__Task item__. For every entry below, give an exact repeat and leave out the pictures.

Segment Start: Extracted records

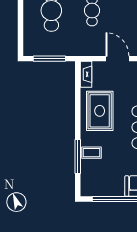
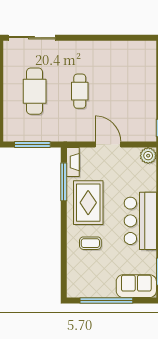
coffee table: (91, 153) -> (90, 243), moved
window: (78, 156) -> (64, 182), moved

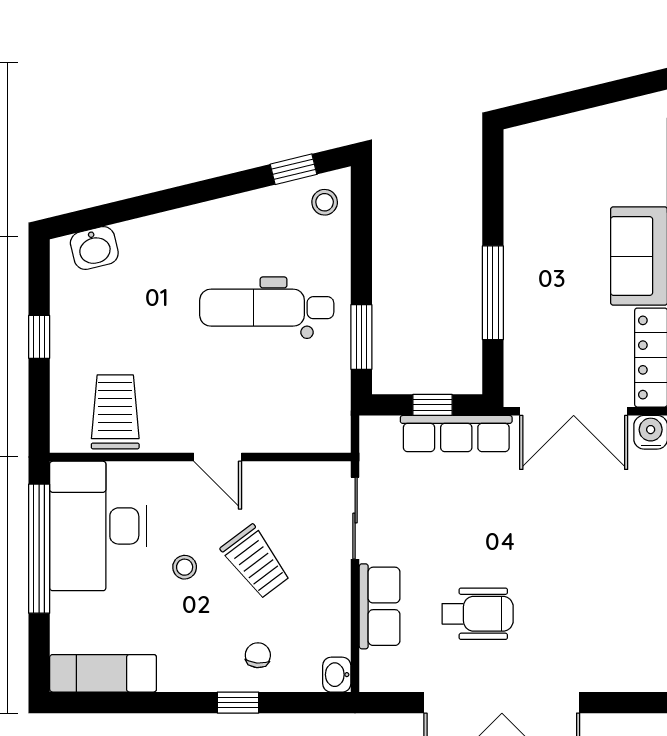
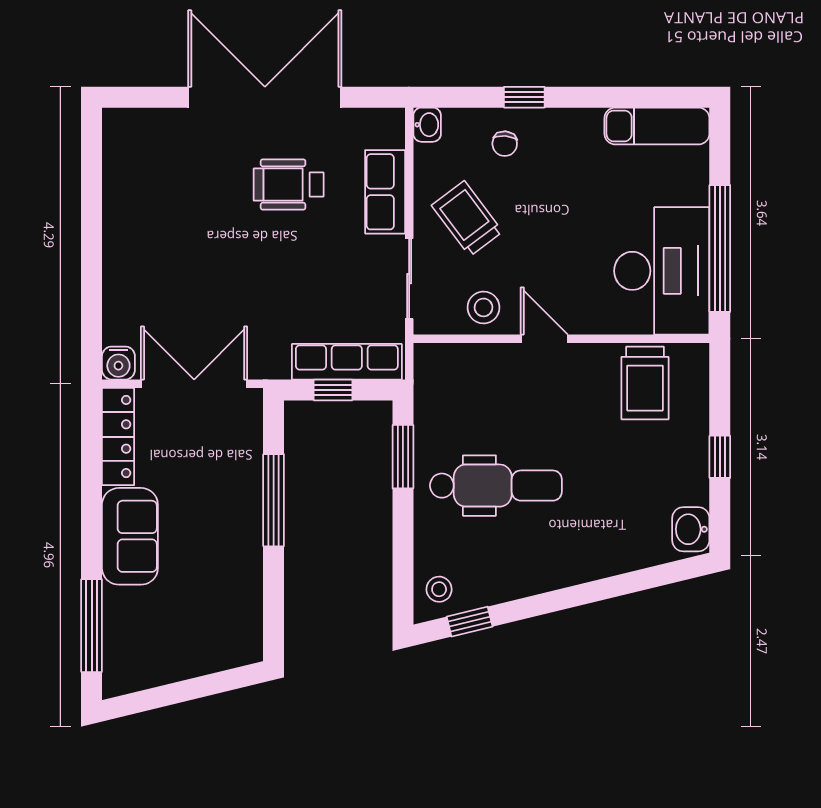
washbasin: (94, 248) -> (691, 529), moved, turned -76
row of seats: (456, 434) -> (347, 362), moved
trolley: (256, 562) -> (467, 219), moved
stool: (185, 567) -> (484, 307), moved, width x1.37, depth x1.37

Segment End: Extracted records

__Solution for this exercise__.
coffee table: (91, 153) -> (90, 243), moved
window: (78, 156) -> (64, 182), moved

washbasin: (94, 248) -> (691, 529), moved, turned -76
row of seats: (456, 434) -> (347, 362), moved
trolley: (256, 562) -> (467, 219), moved
stool: (185, 567) -> (484, 307), moved, width x1.37, depth x1.37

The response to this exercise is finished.